_Activity_. Your answer must be the records below, repeated exactly, with every picture left out.

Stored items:
Start of Block

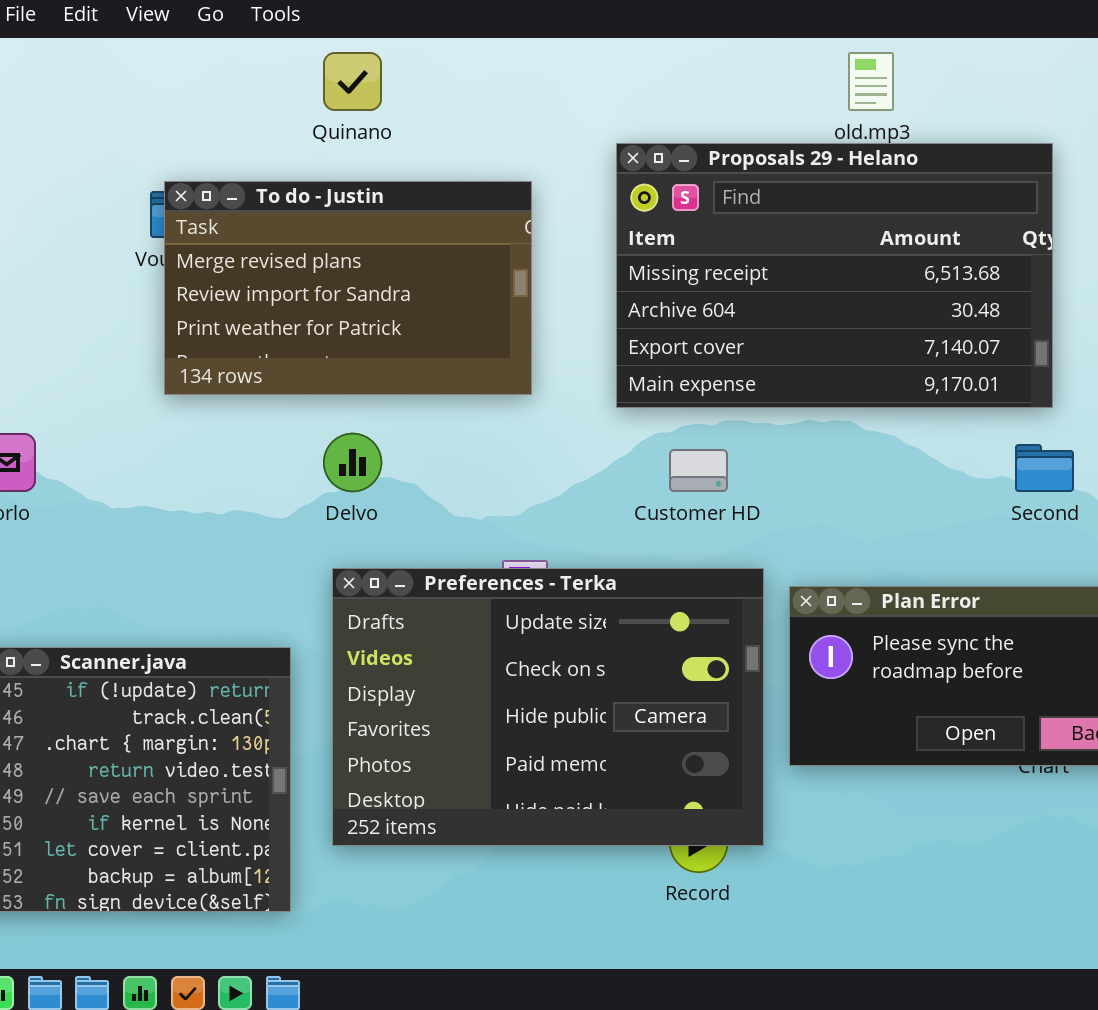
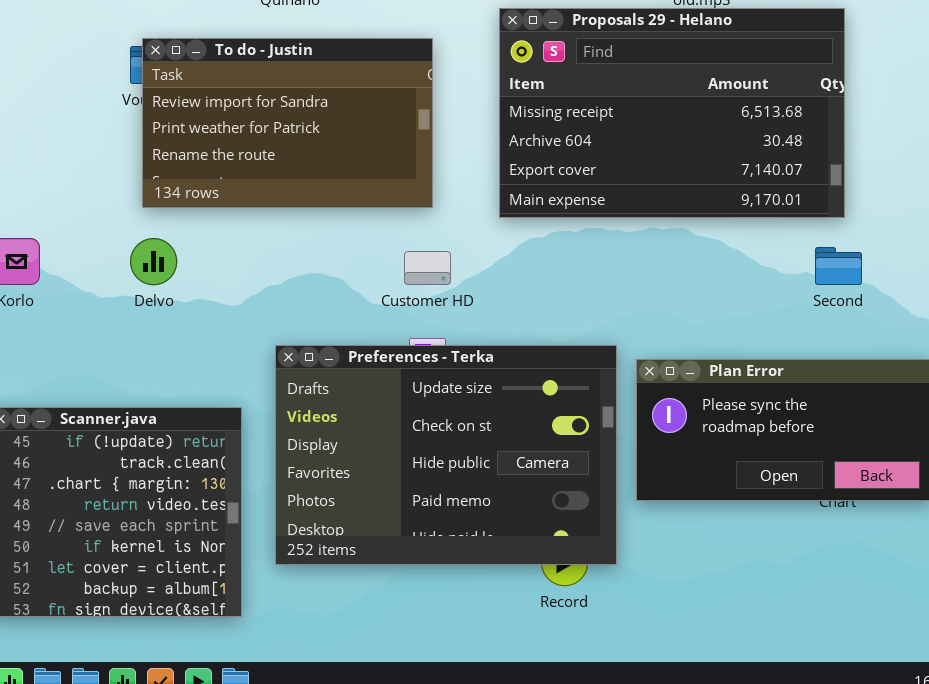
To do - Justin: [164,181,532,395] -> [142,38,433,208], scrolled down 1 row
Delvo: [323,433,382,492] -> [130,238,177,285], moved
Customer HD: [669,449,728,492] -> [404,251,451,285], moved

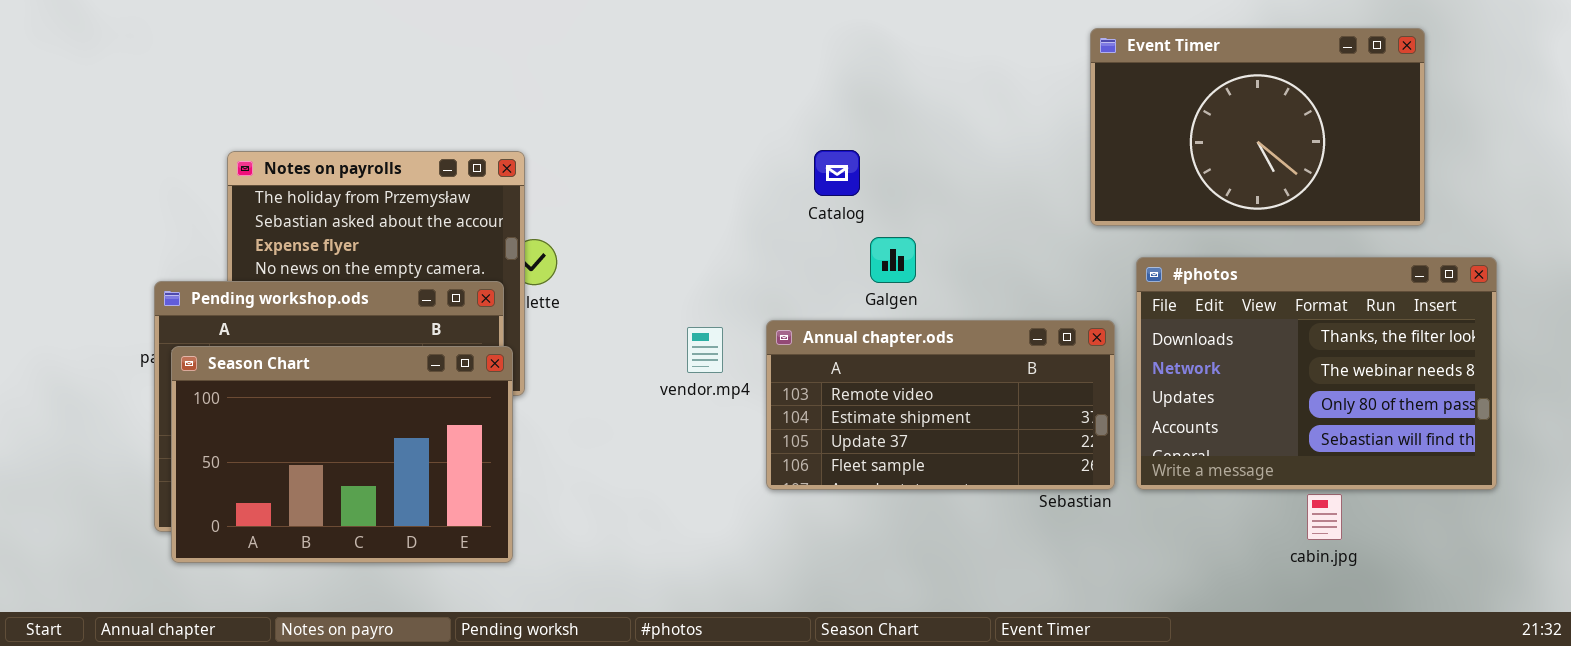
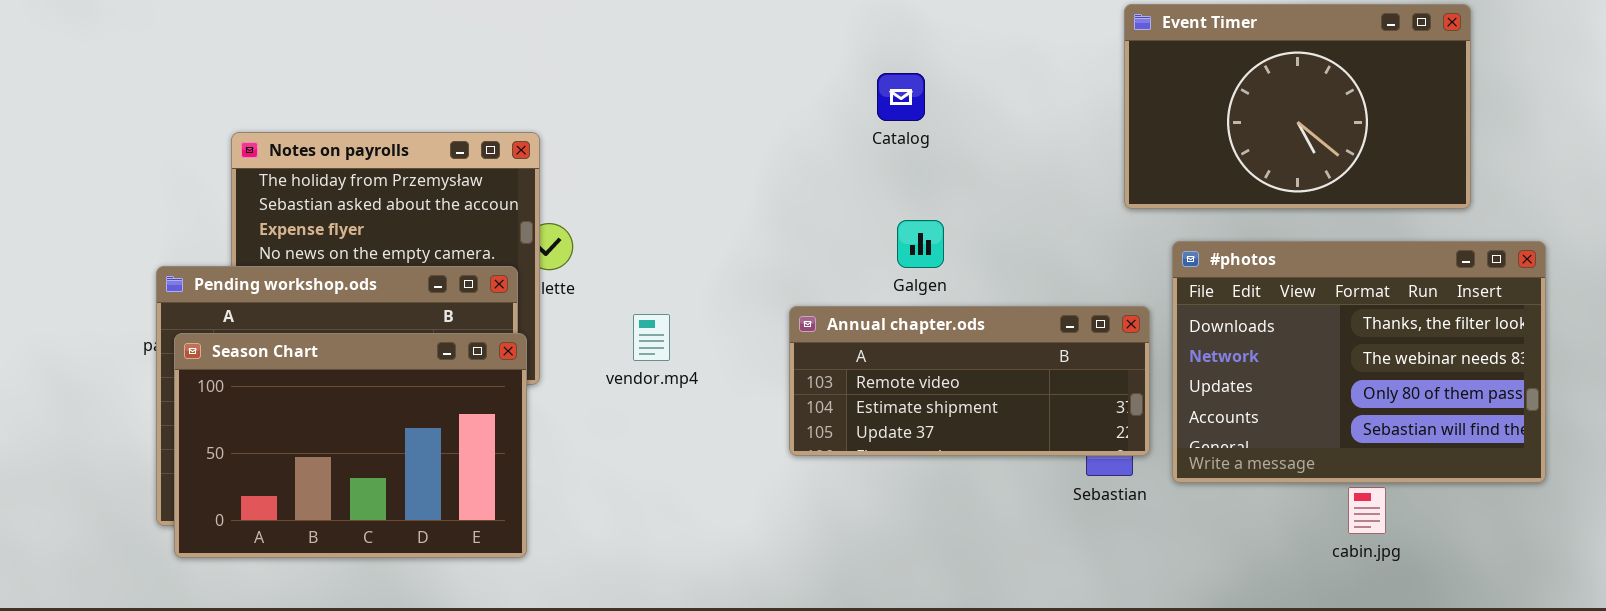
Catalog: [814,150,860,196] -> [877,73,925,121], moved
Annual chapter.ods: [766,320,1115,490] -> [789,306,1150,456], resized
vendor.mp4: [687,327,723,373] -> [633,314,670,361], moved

End of Block

_Task solution_.
To do - Justin: [164,181,532,395] -> [142,38,433,208], scrolled down 1 row
Delvo: [323,433,382,492] -> [130,238,177,285], moved
Customer HD: [669,449,728,492] -> [404,251,451,285], moved

Catalog: [814,150,860,196] -> [877,73,925,121], moved
Annual chapter.ods: [766,320,1115,490] -> [789,306,1150,456], resized
vendor.mp4: [687,327,723,373] -> [633,314,670,361], moved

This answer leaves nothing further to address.